__Exercise description__. Count up the lines below containing the word "turquoise", and give the result with no other words.

(Spatial object tracking data)
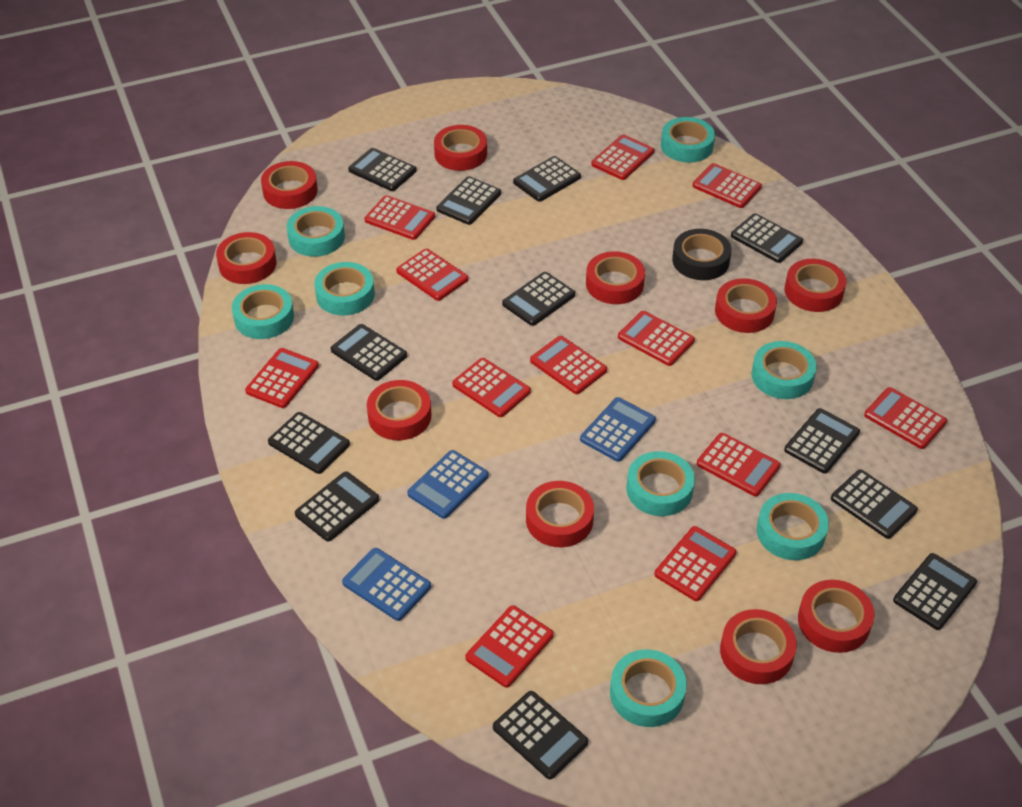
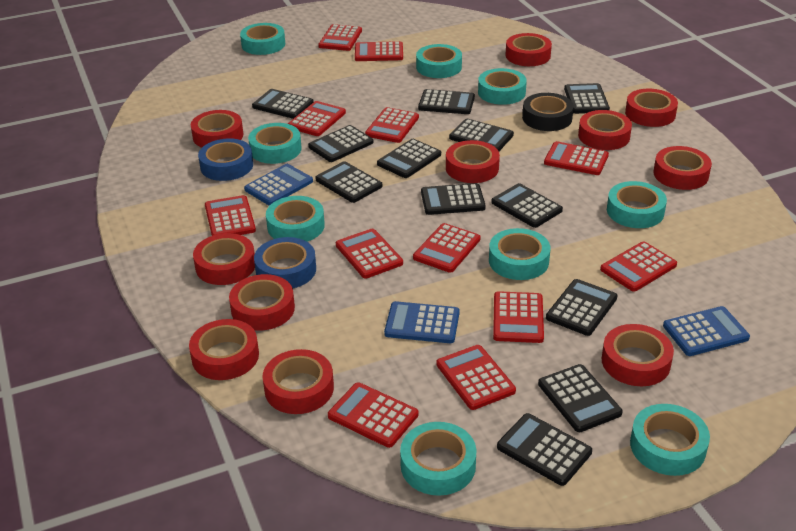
blue tape: 0 -> 2
red tape: 10 -> 11
turquoise tape: 8 -> 9

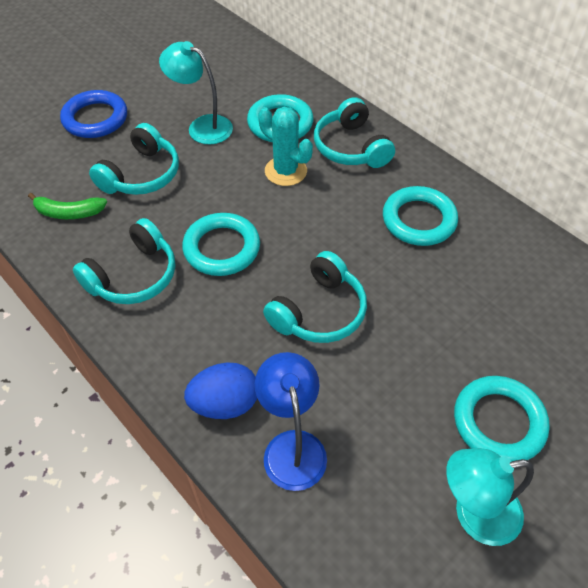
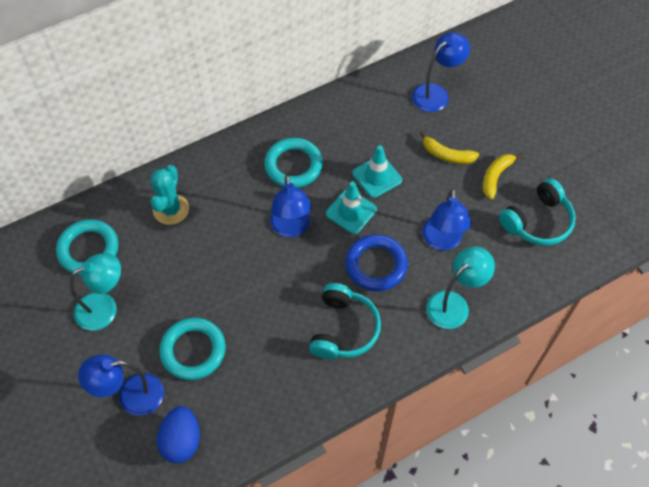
blue lamp: 1 -> 4
green banana: 1 -> 0
turquoise headphones: 4 -> 2
turquoise ring: 4 -> 3
turquoise traffic cone: 0 -> 2
yellow banana: 0 -> 2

__Result of this exercise__. 4